Problem:
Begin your copy at the line with "(982, 670) = (671, 716): blue" in the records below and end it at the line with "(420, 186) = (456, 266): yellow", restating each line word for word; omit the pictures.

(Dataset items)
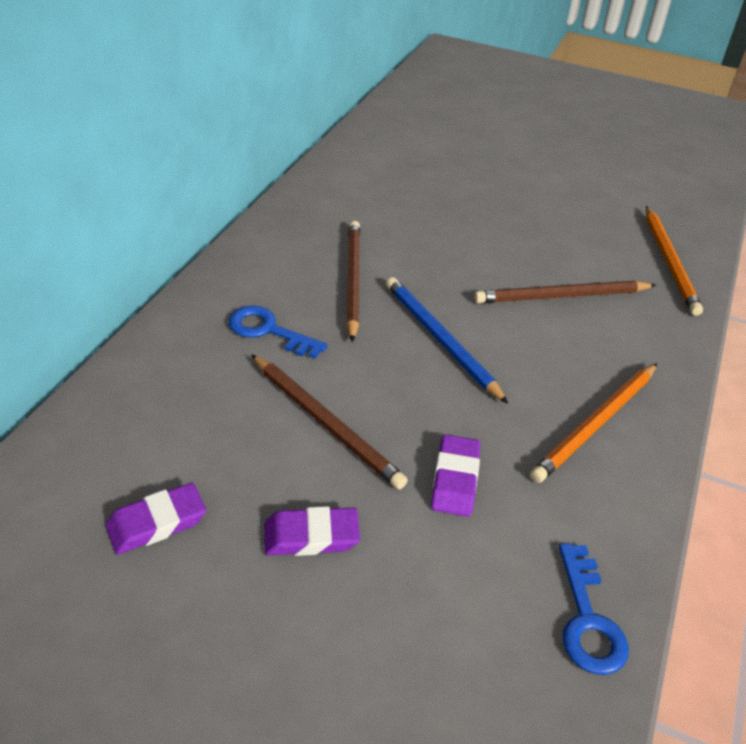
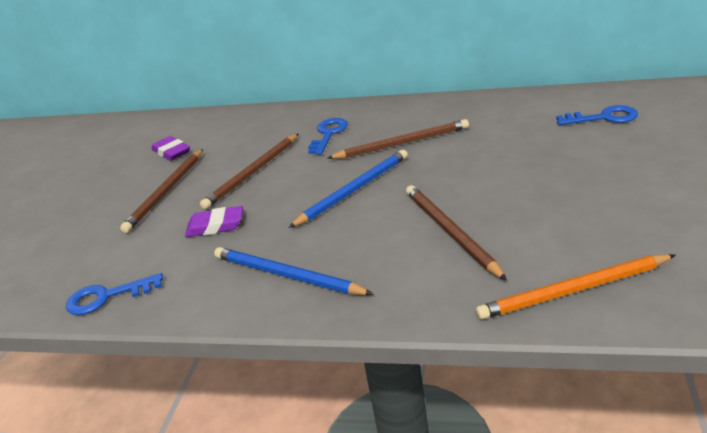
camera: 85 degrees right, 10 degrees down
(311, 536) = (166, 192): purple eraser -> brown pencil
(405, 159) = (603, 117): none -> blue key
(596, 424) = (286, 275): orange pencil -> blue pencil

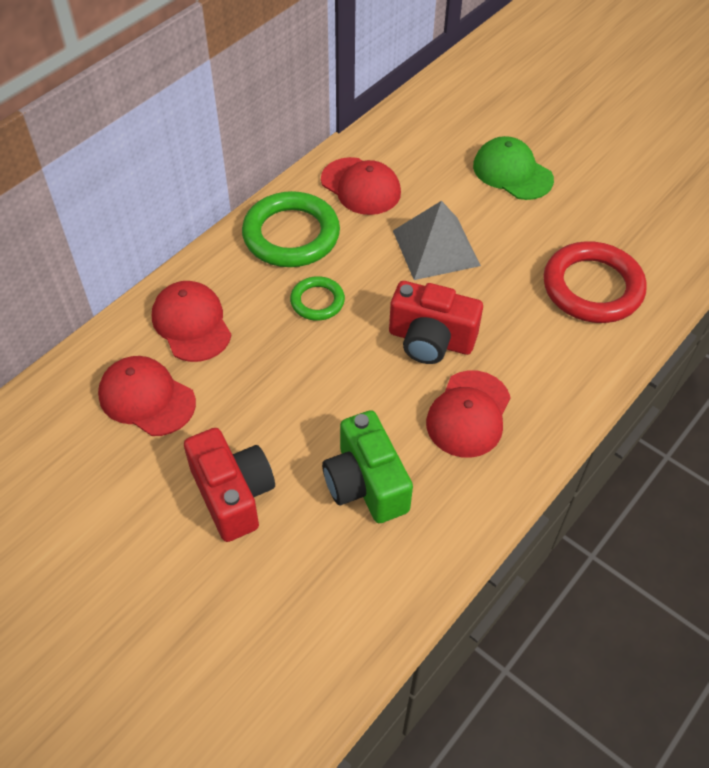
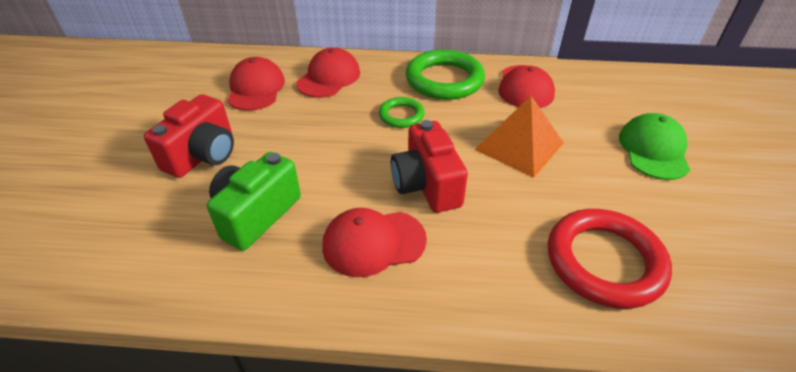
camera: 55 degrees right, 10 degrees down
(435, 248) = (519, 146): grey pyramid -> orange pyramid

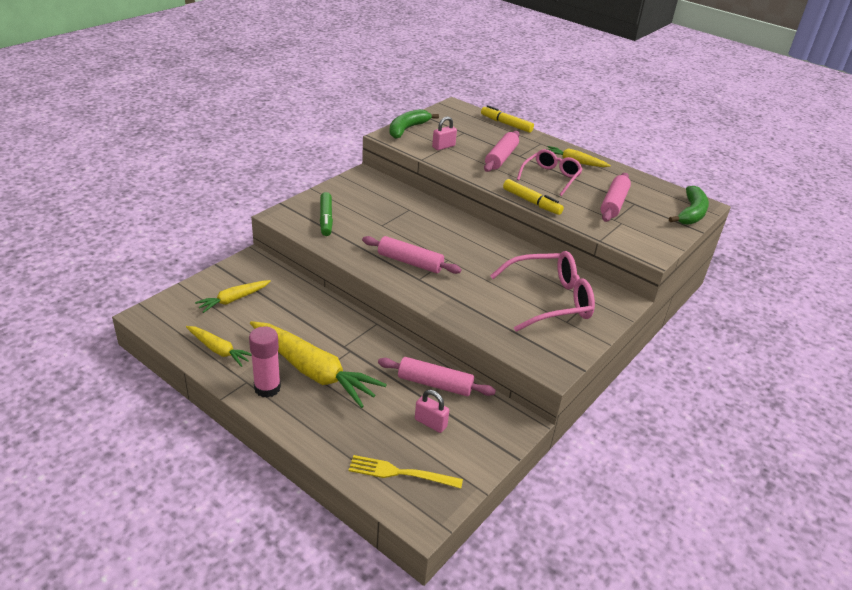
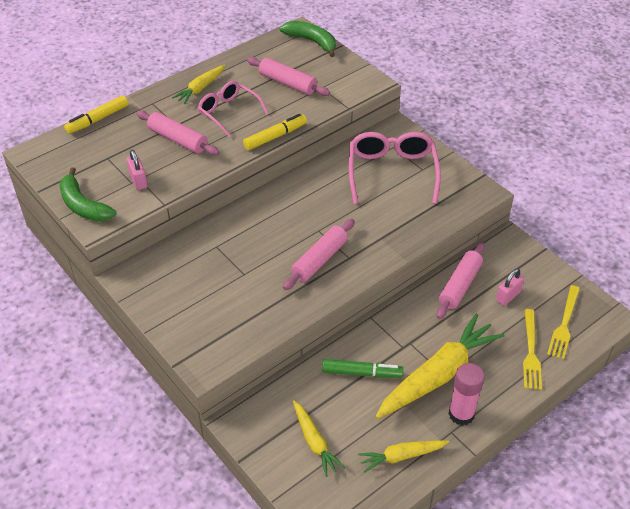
camera: 75 degrees left, 10 degrees up
(219, 350) = (401, 456): yellow carrot -> yellow carrot turned 150 degrees counterclockwise
(326, 219) = (221, 322): green marker -> green marker (362, 373)
(353, 442) = (531, 352): none -> yellow fork

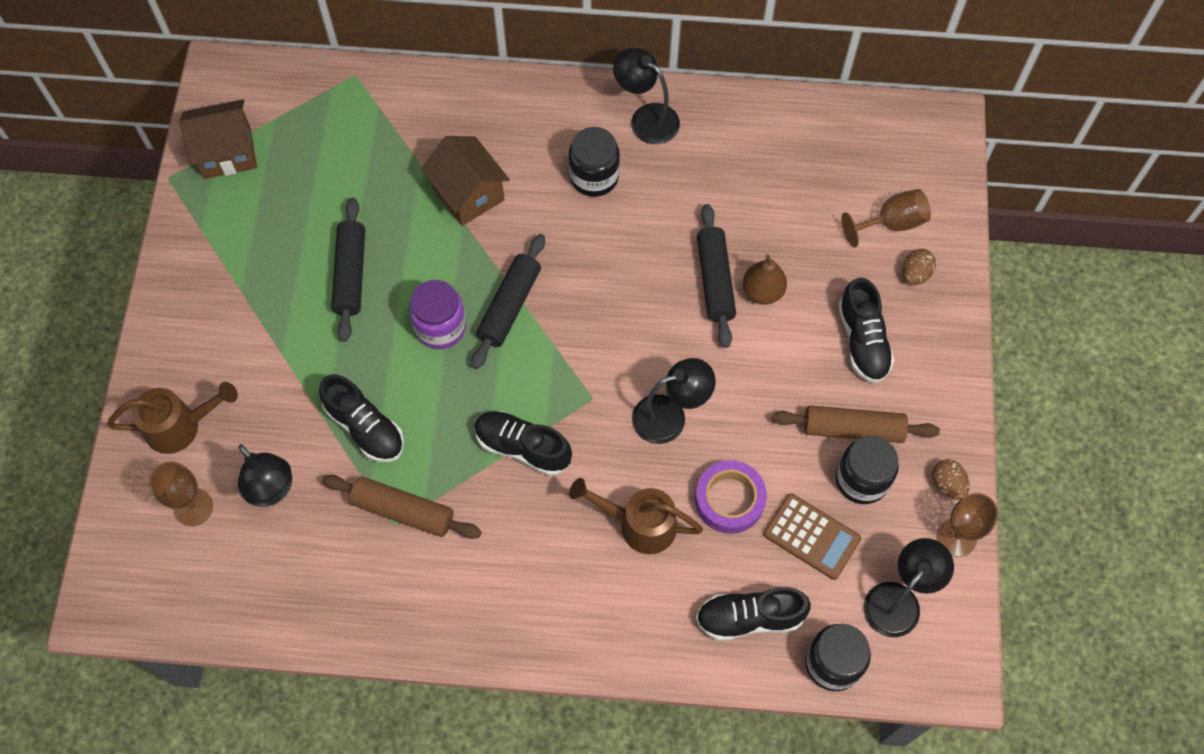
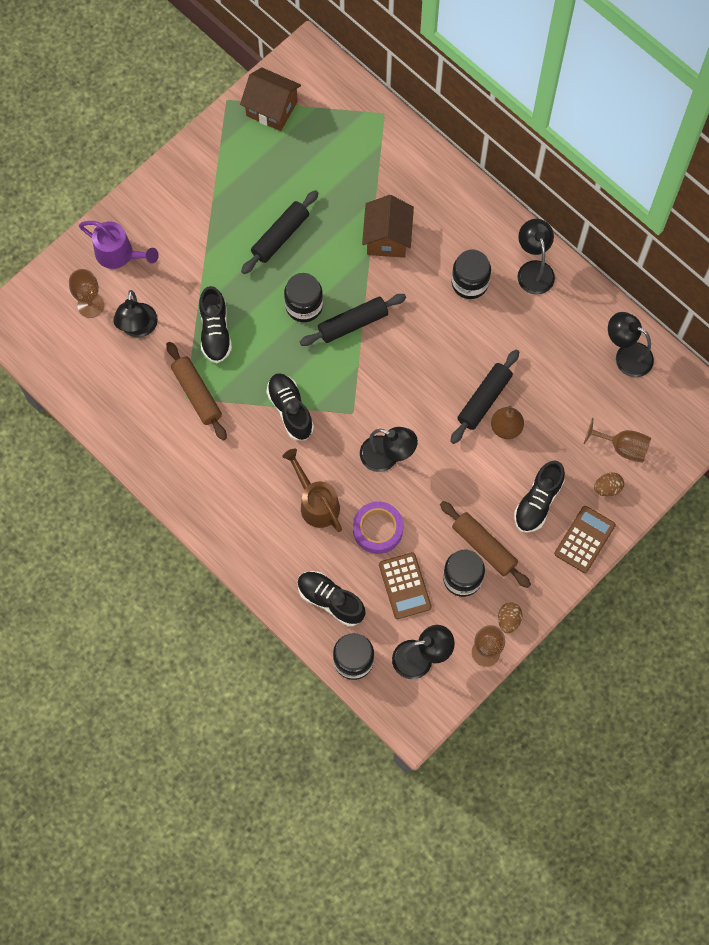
camera: 40 degrees right, 5 degrees up
(180, 426) = (119, 254): brown watering can -> purple watering can
(440, 327) = (304, 306): purple jar -> black jar
(812, 133) = (626, 355): none -> black lamp
(942, 342) = (584, 539): none -> brown calculator

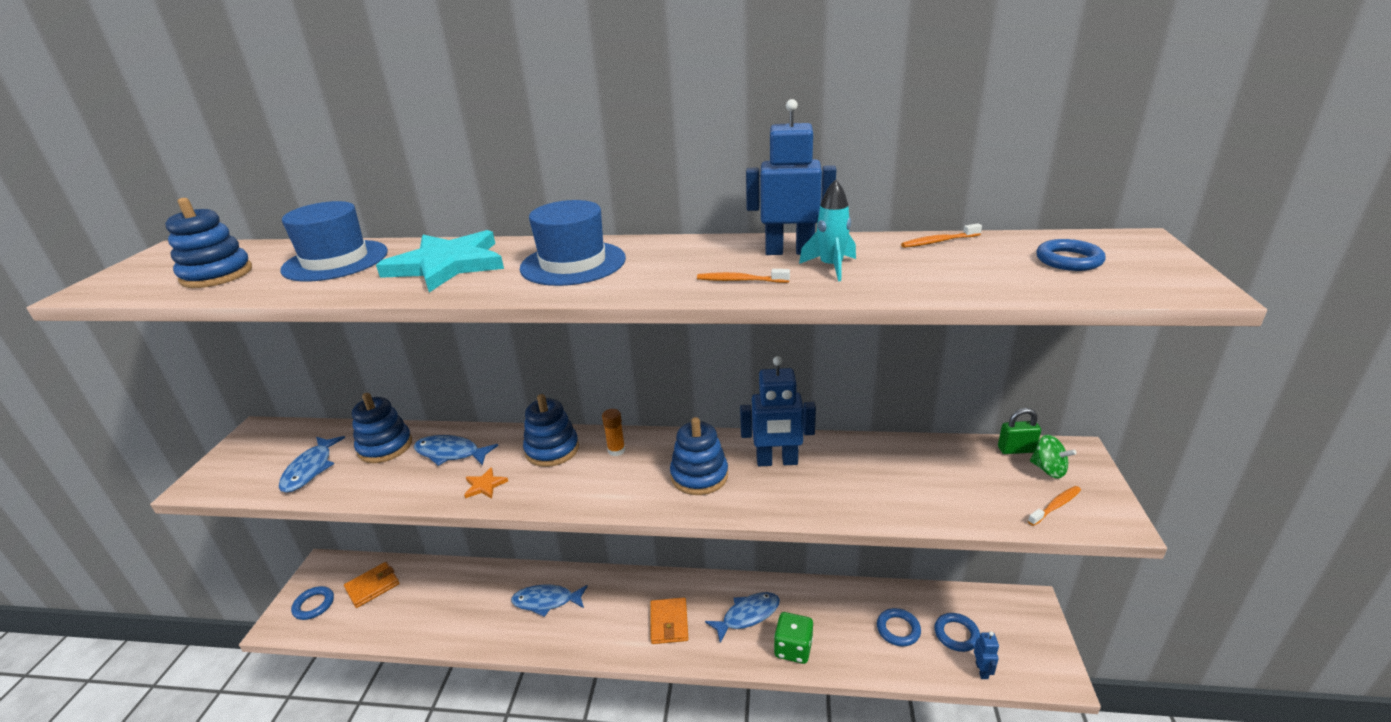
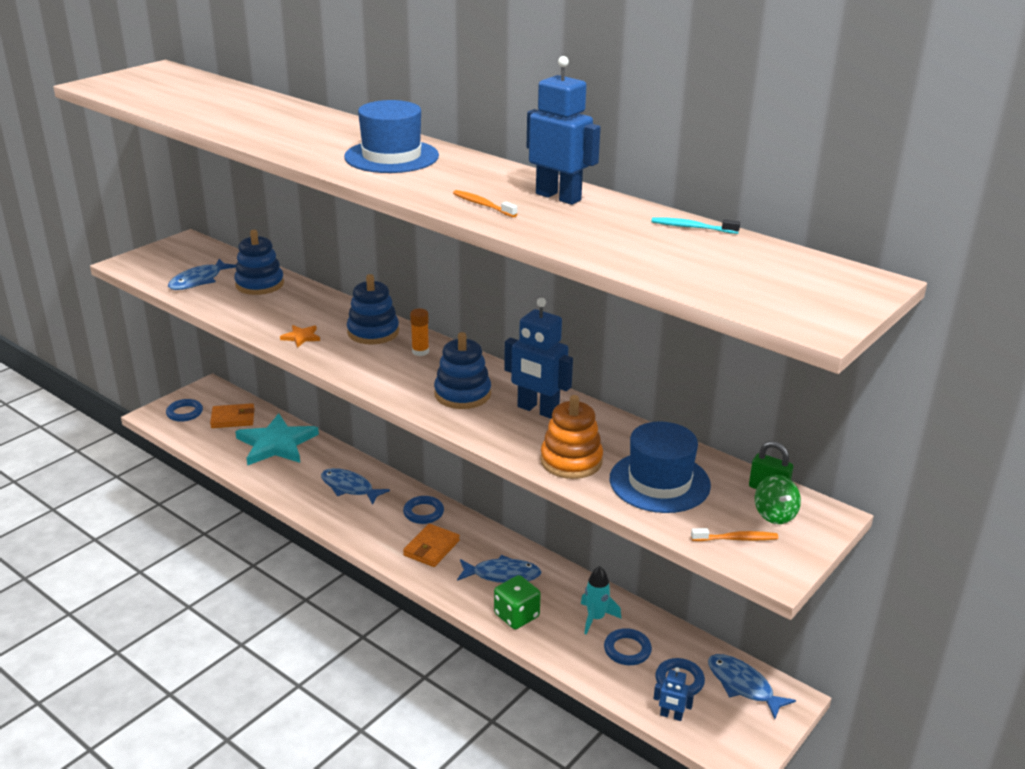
camera: 30 degrees right, 0 degrees up
(217, 275) = (169, 95): blue stacking toy -> none
(335, 261) = (247, 107): blue hat -> blue hat (659, 482)
(447, 265) = (310, 132): turquoise star -> turquoise star (276, 444)
(451, 453) = (299, 306): blue fish -> blue fish (743, 685)
(831, 267) = (566, 218): turquoise rocket -> turquoise rocket (596, 618)
(859, 498) = (571, 461): none -> orange stacking toy
(938, 242) = (692, 227): orange toothbrush -> turquoise toothbrush
(982, 670) = (671, 716): blue robot -> blue robot turned 75 degrees clockwise
(1068, 260) = (766, 274): blue ring -> blue ring (423, 512)

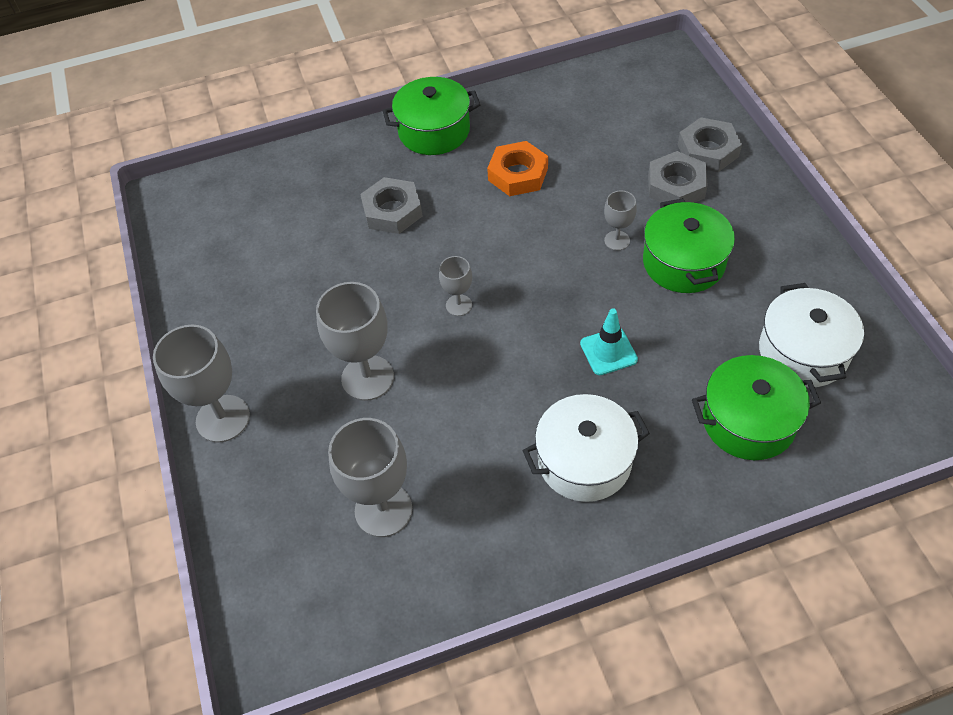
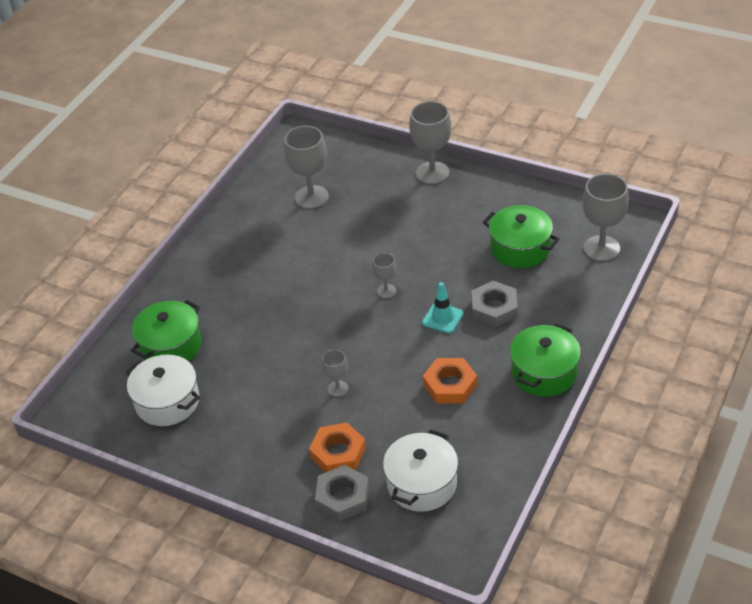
camera: 135 degrees right, 10 degrees down
(367, 378) = (388, 231): grey goblet -> grey goblet (601, 248)
(584, 461) = (239, 274): white pot -> white pot (422, 484)
(608, 351) = (277, 327): turquoise traffic cone -> turquoise traffic cone (442, 318)
(676, 186) = (338, 453): grey nut -> orange nut
(683, 262) = (283, 404): green pot -> green pot (520, 248)

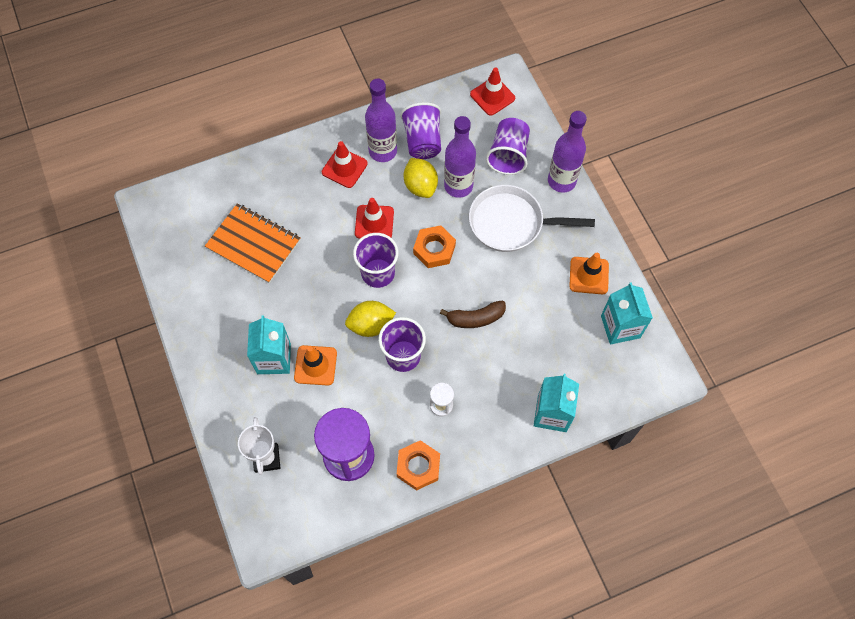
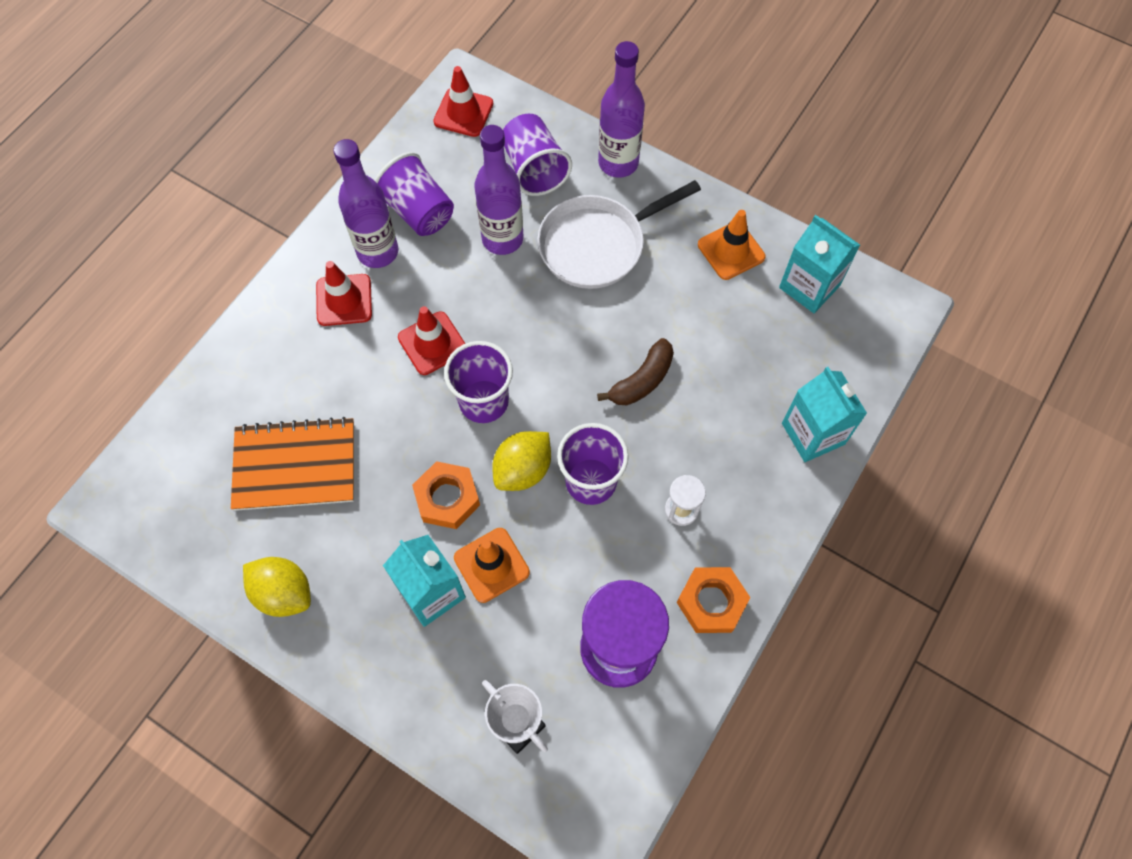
camera: 35 degrees left, 0 degrees up
(420, 186) = (456, 266): yellow lemon -> yellow lemon (284, 593)
(434, 249) = (530, 330): orange nut -> orange nut (447, 498)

Reply:
(982, 670) = (671, 716): blue robot -> blue robot turned 75 degrees clockwise
(1068, 260) = (766, 274): blue ring -> blue ring (423, 512)

camera: 135 degrees right, 10 degrees down
(367, 378) = (388, 231): grey goblet -> grey goblet (601, 248)
(584, 461) = (239, 274): white pot -> white pot (422, 484)
(608, 351) = (277, 327): turquoise traffic cone -> turquoise traffic cone (442, 318)
(676, 186) = (338, 453): grey nut -> orange nut
(683, 262) = (283, 404): green pot -> green pot (520, 248)

camera: 35 degrees left, 0 degrees up
(420, 186) = (456, 266): yellow lemon -> yellow lemon (284, 593)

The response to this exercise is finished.